BEGIN
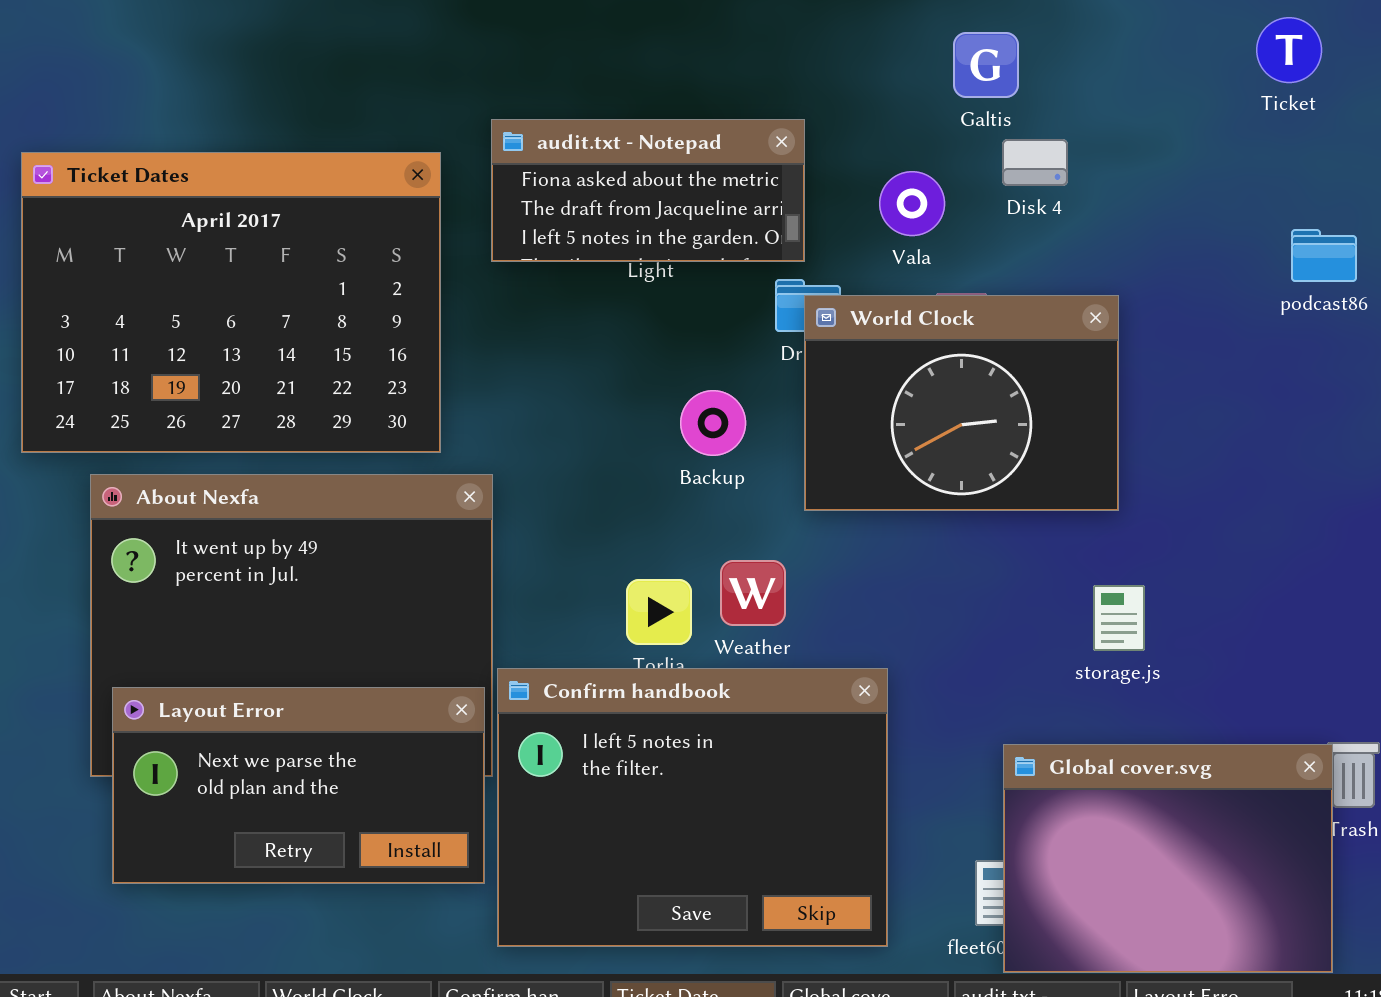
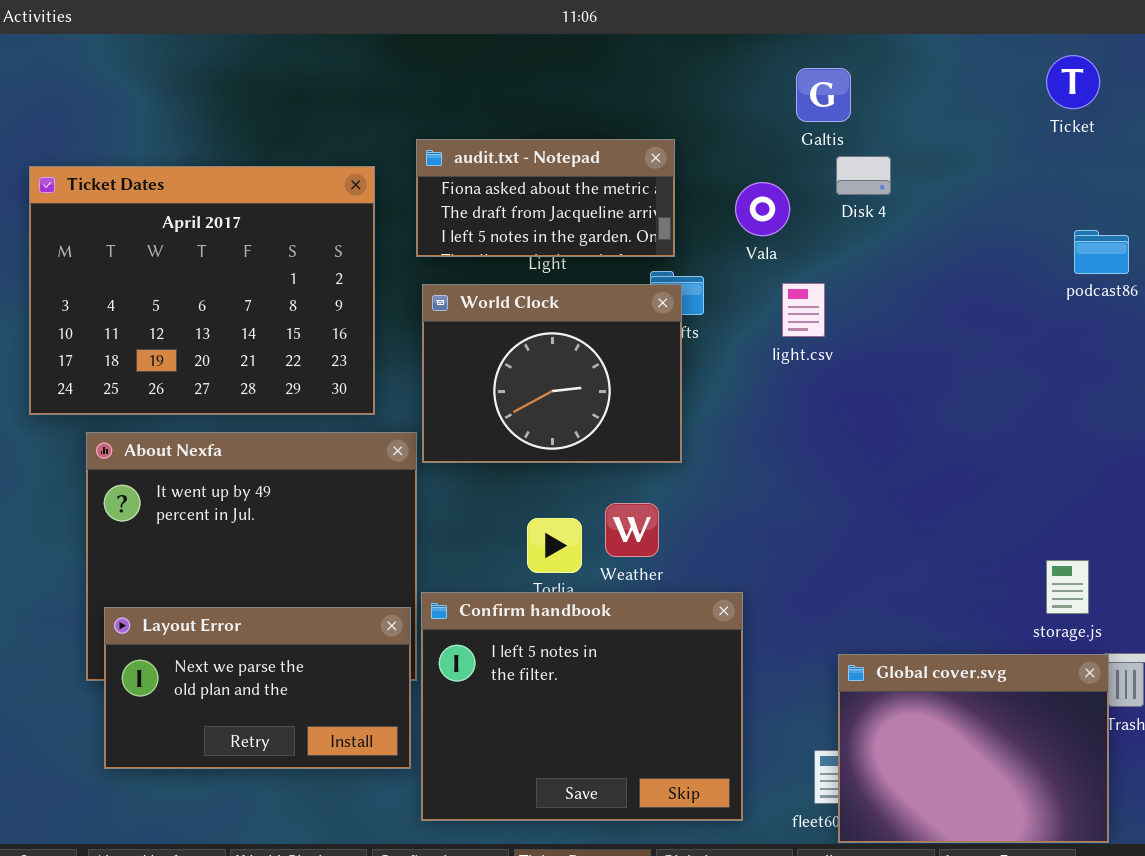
World Clock: [804,295,1119,511] -> [422,284,682,463], moved
storage.js: [1093,585,1145,651] -> [1046,560,1089,614], moved

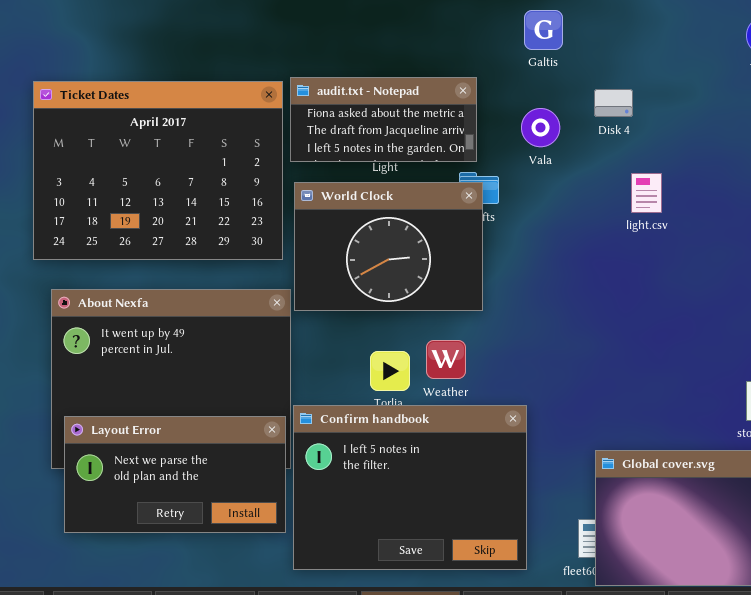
Galtis: [796,68,851,122] -> [524,10,563,50], moved
Ticket Dates: [29,166,375,415] -> [33,81,283,260], moved
light.csv: [782,283,825,337] -> [631,173,662,213], moved

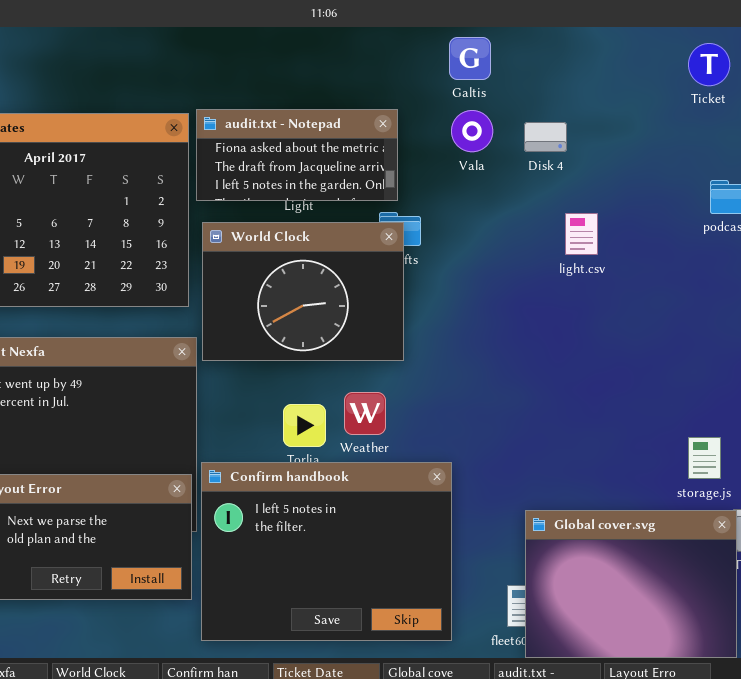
Vala: [521,108,560,147] -> [451,110,493,152], moved

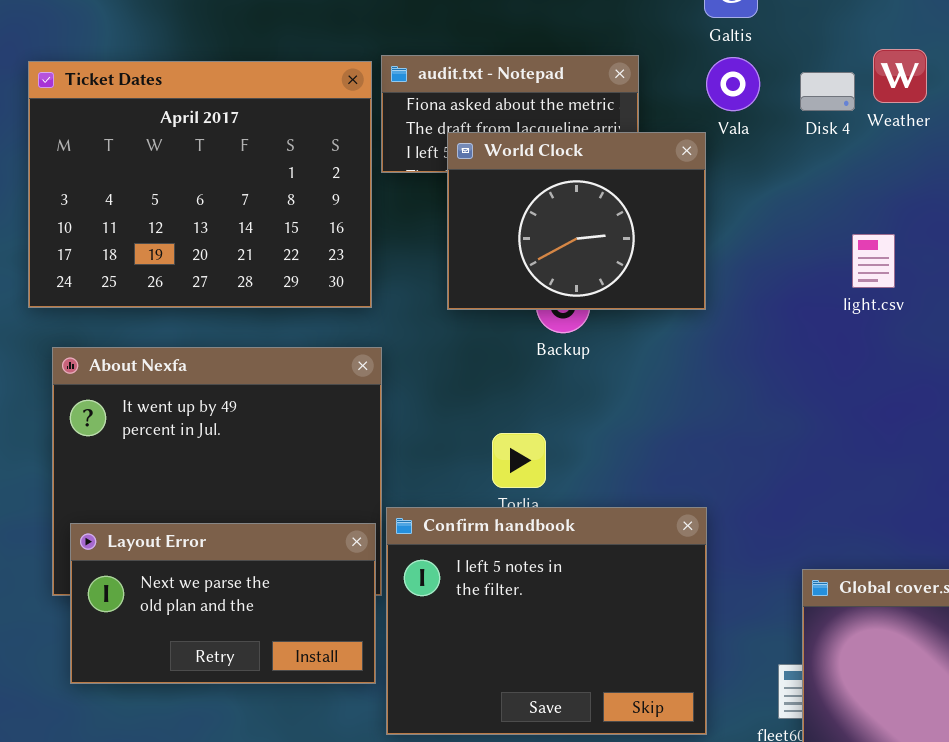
light.csv: [565,213,598,255] -> [852,234,895,288], moved
World Clock: [202,222,404,361] -> [447,132,706,310], moved
Weather: [344,392,386,435] -> [873,49,927,103], moved

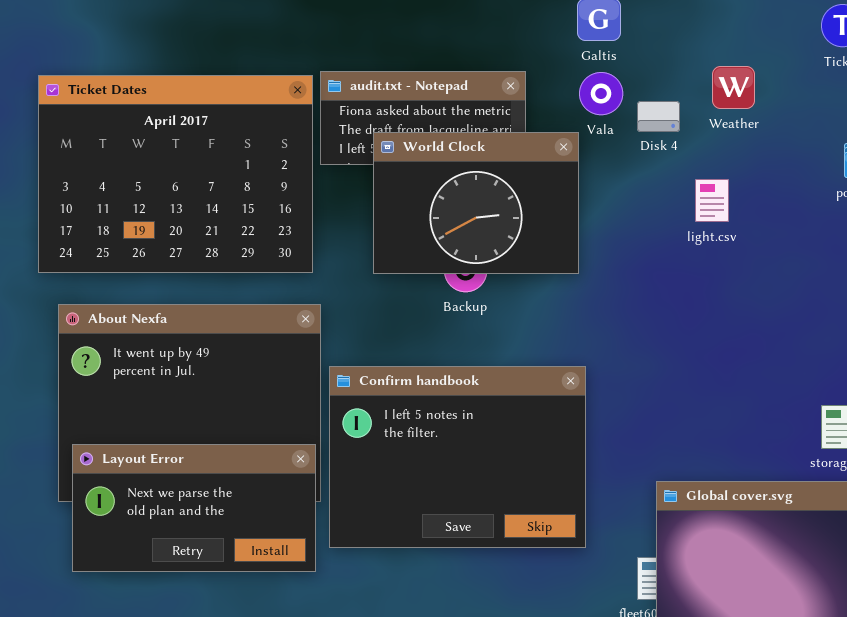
Disk 4: [800,72,855,111] -> [637,101,680,132], moved
light.csv: [852,234,895,288] -> [695,179,729,222], moved
Confirm handbook: [386,507,707,735] -> [329,366,586,548], moved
END
- INSTRUCTIONS FOR THE TASK: Leave the images out. Set down all of the material above exactly.

- RESPONSE FOR THIS EXERCISE:
World Clock: [804,295,1119,511] -> [422,284,682,463], moved
storage.js: [1093,585,1145,651] -> [1046,560,1089,614], moved

Galtis: [796,68,851,122] -> [524,10,563,50], moved
Ticket Dates: [29,166,375,415] -> [33,81,283,260], moved
light.csv: [782,283,825,337] -> [631,173,662,213], moved

Vala: [521,108,560,147] -> [451,110,493,152], moved

light.csv: [565,213,598,255] -> [852,234,895,288], moved
World Clock: [202,222,404,361] -> [447,132,706,310], moved
Weather: [344,392,386,435] -> [873,49,927,103], moved

Disk 4: [800,72,855,111] -> [637,101,680,132], moved
light.csv: [852,234,895,288] -> [695,179,729,222], moved
Confirm handbook: [386,507,707,735] -> [329,366,586,548], moved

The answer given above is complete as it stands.